> **RECORDS PROVIDED**
◆ ◆ ◆ ◆

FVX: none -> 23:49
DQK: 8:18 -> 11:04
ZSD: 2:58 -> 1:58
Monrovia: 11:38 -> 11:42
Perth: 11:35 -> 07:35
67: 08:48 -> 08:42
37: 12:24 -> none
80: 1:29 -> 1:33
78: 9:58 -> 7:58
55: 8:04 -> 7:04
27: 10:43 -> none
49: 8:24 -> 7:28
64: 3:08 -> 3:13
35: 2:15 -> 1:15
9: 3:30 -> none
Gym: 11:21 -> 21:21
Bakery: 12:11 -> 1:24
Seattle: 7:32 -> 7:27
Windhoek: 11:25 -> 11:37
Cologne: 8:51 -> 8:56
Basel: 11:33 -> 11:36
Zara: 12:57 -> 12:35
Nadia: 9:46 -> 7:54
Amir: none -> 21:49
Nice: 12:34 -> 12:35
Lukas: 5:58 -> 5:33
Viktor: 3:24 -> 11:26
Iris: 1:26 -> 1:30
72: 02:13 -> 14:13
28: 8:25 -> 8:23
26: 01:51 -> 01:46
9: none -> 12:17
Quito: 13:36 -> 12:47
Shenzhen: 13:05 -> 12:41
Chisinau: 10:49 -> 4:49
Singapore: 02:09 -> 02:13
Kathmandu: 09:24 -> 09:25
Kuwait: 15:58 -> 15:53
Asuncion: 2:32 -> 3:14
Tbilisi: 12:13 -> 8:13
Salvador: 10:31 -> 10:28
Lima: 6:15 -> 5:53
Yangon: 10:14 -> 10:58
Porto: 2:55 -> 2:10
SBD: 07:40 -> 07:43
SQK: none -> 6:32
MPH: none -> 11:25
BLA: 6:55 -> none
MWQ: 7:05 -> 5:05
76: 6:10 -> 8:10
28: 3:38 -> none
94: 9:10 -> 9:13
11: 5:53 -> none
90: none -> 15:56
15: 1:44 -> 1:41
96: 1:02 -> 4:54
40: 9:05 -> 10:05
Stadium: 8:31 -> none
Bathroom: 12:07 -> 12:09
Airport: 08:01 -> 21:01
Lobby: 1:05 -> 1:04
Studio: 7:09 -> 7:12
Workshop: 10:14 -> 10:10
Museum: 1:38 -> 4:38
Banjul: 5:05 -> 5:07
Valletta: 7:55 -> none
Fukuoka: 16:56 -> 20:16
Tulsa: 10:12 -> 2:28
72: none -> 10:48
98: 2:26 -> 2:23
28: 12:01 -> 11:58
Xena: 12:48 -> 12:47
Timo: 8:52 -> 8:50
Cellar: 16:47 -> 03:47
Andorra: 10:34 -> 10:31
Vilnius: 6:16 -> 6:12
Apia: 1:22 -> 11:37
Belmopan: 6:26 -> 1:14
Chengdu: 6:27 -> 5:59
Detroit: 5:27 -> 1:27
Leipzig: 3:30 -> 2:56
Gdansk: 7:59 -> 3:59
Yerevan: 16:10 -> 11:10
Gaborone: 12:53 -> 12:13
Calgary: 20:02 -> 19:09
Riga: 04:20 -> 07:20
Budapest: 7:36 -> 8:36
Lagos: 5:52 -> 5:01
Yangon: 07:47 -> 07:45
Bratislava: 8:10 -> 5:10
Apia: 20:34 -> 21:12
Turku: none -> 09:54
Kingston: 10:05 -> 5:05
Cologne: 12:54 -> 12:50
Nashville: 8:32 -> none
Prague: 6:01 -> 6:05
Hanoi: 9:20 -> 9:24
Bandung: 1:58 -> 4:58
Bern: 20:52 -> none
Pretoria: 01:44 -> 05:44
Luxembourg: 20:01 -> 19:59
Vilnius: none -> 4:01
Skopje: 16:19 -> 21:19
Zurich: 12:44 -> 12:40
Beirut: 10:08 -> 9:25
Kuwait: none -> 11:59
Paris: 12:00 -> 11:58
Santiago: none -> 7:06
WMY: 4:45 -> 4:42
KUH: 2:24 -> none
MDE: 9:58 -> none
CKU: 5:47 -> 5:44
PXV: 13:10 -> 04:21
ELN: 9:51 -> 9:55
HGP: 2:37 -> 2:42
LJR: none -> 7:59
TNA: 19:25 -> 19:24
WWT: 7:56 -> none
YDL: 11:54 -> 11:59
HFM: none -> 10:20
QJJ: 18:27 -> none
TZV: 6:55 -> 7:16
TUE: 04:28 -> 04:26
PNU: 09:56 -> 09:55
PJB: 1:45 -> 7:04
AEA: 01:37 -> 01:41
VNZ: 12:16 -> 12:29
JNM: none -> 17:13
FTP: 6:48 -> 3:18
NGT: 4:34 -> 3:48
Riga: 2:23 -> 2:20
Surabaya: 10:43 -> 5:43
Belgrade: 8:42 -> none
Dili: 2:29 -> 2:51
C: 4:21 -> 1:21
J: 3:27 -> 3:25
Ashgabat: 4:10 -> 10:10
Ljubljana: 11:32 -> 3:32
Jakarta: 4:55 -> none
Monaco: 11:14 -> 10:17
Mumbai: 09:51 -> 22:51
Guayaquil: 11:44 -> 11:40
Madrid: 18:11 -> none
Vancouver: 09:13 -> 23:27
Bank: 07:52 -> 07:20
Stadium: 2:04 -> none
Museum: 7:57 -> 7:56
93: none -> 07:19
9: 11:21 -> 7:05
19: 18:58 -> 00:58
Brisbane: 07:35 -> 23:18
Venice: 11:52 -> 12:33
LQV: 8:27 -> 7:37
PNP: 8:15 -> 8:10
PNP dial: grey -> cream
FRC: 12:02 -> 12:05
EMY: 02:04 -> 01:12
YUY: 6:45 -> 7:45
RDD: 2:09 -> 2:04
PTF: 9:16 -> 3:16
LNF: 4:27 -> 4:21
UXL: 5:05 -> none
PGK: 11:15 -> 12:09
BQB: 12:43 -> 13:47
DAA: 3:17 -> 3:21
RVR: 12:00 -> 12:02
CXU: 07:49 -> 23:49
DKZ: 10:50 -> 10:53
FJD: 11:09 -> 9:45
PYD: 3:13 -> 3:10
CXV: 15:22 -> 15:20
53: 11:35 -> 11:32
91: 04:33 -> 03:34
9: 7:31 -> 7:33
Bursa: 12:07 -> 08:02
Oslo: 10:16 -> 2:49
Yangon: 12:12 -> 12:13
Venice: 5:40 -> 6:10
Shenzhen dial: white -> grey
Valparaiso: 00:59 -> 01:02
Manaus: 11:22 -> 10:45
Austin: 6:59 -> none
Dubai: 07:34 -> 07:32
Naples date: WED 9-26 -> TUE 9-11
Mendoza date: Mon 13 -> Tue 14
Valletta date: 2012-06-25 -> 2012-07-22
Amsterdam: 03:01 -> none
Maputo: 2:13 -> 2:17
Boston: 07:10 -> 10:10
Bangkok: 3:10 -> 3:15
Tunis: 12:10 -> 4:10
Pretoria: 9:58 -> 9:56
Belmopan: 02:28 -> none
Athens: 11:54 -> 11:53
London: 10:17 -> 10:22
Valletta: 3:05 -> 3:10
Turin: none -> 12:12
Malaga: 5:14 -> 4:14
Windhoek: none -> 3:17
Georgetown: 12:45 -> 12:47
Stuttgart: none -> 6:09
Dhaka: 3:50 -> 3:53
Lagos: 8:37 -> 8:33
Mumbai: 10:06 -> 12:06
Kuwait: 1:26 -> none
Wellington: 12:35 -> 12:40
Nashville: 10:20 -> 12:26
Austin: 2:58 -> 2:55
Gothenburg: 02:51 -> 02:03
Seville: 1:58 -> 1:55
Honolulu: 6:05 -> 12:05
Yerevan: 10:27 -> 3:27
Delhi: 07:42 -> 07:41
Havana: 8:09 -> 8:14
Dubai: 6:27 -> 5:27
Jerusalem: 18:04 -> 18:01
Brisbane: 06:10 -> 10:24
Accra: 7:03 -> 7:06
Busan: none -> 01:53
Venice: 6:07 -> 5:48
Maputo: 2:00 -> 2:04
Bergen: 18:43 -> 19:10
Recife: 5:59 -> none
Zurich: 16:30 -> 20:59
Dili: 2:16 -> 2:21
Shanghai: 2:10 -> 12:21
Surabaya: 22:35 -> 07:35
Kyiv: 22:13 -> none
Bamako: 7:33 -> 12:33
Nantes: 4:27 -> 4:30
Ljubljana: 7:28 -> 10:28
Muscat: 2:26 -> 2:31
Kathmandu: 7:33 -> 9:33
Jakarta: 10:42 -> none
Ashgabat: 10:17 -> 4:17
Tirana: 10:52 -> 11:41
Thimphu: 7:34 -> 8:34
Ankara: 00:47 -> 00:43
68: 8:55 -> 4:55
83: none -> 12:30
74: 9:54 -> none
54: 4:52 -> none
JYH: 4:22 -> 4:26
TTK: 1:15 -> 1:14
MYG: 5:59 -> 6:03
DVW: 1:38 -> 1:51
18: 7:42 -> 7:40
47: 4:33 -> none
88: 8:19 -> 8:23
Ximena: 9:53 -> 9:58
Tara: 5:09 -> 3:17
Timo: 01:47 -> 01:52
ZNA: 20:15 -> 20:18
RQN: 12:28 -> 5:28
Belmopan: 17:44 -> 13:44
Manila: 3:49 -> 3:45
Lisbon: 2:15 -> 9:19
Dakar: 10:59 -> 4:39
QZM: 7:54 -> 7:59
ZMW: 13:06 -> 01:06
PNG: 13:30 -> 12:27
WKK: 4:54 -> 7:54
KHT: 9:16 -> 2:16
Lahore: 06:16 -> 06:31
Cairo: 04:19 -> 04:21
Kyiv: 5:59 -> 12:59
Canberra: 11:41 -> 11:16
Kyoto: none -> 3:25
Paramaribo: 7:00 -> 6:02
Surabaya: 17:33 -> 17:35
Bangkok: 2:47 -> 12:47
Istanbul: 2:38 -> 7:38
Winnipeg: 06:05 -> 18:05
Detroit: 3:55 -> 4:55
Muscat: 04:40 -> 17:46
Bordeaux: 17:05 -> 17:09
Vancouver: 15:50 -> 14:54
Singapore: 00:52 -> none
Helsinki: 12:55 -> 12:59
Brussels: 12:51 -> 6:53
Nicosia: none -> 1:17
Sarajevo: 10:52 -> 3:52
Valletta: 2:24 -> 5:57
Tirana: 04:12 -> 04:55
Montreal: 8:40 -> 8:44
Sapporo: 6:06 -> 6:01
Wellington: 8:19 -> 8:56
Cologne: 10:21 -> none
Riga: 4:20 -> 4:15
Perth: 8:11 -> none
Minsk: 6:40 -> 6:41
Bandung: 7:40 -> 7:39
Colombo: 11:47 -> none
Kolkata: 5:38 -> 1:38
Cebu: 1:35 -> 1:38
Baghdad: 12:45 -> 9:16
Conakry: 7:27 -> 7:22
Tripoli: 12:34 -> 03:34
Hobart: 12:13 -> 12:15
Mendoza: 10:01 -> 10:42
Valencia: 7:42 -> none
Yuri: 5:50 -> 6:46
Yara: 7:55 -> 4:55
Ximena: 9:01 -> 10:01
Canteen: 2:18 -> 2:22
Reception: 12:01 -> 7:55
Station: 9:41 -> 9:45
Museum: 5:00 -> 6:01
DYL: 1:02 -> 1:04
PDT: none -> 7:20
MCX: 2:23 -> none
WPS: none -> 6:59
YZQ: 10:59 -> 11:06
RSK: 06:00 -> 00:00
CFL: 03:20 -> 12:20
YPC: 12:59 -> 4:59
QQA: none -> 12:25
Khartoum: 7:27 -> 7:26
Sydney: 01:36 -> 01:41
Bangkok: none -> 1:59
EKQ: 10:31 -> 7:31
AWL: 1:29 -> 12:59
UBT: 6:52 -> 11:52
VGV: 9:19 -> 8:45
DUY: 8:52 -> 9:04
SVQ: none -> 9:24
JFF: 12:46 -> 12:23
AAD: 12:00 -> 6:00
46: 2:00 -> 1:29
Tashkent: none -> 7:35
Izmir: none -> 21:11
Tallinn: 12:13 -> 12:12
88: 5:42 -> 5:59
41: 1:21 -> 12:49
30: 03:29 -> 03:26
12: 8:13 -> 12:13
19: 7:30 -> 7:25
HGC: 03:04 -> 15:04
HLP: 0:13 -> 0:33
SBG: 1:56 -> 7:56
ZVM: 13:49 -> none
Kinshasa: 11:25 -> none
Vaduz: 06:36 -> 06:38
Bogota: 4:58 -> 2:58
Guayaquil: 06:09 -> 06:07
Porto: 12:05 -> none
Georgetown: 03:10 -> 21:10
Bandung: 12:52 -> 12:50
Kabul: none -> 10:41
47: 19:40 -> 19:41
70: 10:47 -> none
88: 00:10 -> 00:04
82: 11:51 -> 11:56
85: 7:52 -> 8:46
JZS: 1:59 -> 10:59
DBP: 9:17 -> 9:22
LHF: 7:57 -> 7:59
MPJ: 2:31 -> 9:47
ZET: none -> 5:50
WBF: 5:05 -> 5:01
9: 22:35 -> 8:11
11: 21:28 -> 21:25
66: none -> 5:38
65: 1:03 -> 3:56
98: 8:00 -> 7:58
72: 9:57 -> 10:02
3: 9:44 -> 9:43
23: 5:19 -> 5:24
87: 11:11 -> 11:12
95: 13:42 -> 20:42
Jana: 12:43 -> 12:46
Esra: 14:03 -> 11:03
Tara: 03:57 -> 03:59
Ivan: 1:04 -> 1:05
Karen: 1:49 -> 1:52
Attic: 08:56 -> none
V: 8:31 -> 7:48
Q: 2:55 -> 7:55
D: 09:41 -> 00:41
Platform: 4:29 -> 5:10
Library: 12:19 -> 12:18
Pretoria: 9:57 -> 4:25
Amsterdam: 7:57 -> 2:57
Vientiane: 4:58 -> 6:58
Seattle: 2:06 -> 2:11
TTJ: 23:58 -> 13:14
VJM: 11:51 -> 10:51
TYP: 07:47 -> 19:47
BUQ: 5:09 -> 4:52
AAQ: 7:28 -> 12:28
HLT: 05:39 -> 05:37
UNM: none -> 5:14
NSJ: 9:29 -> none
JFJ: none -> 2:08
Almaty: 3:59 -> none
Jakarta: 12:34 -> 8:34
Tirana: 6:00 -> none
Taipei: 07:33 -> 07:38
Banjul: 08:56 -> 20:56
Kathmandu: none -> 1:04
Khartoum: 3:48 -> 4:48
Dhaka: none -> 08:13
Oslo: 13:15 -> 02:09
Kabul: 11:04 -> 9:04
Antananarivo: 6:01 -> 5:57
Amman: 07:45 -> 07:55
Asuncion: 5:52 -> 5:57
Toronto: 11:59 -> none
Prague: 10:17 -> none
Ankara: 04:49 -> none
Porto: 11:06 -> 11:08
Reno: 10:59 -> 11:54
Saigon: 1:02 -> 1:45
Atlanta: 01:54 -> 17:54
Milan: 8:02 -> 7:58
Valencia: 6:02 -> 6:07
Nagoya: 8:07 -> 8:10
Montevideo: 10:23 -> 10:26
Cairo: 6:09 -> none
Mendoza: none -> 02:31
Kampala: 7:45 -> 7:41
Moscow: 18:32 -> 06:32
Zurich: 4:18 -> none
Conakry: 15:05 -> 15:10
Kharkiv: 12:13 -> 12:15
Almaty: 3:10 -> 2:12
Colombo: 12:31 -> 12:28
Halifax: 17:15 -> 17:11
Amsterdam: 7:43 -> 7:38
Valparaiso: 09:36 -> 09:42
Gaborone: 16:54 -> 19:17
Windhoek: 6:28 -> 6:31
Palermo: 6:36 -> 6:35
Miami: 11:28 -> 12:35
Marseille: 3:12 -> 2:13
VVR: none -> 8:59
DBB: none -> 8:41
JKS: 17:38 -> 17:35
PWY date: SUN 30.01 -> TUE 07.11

◆ ◆ ◆ ◆

> **WHAT TO DO**
Copy the listing above verbatim from its first line up to and including the line with "Viktor: 3:24 -> 11:26".

> **RESPONSE**
FVX: none -> 23:49
DQK: 8:18 -> 11:04
ZSD: 2:58 -> 1:58
Monrovia: 11:38 -> 11:42
Perth: 11:35 -> 07:35
67: 08:48 -> 08:42
37: 12:24 -> none
80: 1:29 -> 1:33
78: 9:58 -> 7:58
55: 8:04 -> 7:04
27: 10:43 -> none
49: 8:24 -> 7:28
64: 3:08 -> 3:13
35: 2:15 -> 1:15
9: 3:30 -> none
Gym: 11:21 -> 21:21
Bakery: 12:11 -> 1:24
Seattle: 7:32 -> 7:27
Windhoek: 11:25 -> 11:37
Cologne: 8:51 -> 8:56
Basel: 11:33 -> 11:36
Zara: 12:57 -> 12:35
Nadia: 9:46 -> 7:54
Amir: none -> 21:49
Nice: 12:34 -> 12:35
Lukas: 5:58 -> 5:33
Viktor: 3:24 -> 11:26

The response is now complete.